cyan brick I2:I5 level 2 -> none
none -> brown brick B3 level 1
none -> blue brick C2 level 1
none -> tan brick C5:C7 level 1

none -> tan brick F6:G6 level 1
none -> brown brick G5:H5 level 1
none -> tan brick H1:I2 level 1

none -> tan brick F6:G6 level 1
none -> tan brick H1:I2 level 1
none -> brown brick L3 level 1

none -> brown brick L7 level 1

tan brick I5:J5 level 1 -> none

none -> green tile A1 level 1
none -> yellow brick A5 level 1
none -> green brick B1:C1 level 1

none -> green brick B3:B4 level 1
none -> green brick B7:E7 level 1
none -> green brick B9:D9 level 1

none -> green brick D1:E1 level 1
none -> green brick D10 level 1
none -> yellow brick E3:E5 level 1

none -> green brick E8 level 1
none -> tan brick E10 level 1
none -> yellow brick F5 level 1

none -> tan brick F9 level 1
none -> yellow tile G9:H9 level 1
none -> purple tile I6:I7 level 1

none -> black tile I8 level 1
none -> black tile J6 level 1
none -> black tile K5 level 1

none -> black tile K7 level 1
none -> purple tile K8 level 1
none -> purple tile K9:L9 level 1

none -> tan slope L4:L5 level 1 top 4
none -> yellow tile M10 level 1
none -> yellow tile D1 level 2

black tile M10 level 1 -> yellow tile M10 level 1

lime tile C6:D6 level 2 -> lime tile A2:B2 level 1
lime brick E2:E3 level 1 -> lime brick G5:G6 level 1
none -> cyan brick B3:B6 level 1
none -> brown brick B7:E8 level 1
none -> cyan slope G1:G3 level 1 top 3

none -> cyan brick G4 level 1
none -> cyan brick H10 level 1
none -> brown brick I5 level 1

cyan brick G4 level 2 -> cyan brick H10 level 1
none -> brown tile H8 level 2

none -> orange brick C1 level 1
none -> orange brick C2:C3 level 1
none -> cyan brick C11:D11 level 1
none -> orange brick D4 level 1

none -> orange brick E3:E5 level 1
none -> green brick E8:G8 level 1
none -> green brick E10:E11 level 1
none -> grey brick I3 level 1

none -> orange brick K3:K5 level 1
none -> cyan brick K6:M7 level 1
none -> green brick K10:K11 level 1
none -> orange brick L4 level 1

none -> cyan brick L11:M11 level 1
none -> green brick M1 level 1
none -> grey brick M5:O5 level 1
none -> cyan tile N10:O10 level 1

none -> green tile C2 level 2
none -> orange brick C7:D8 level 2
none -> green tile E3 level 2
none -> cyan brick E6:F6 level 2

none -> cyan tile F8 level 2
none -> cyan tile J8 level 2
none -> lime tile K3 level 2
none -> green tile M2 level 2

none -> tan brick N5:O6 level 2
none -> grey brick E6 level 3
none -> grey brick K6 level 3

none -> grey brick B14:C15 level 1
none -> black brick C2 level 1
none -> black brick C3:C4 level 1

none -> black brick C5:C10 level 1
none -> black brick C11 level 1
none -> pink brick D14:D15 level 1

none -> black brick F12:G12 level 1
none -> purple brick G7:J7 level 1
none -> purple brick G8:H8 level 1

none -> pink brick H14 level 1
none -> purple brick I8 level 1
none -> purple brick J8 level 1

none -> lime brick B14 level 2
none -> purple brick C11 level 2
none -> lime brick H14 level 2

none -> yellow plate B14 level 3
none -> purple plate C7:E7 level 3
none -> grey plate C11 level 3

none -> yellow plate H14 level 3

________

= How to complete this task =
Only the lines containing "black" are needed; pull them out of the listing.

= Exercise response =
none -> black tile I8 level 1
none -> black tile J6 level 1
none -> black tile K5 level 1
none -> black tile K7 level 1
black tile M10 level 1 -> yellow tile M10 level 1
none -> black brick C2 level 1
none -> black brick C3:C4 level 1
none -> black brick C5:C10 level 1
none -> black brick C11 level 1
none -> black brick F12:G12 level 1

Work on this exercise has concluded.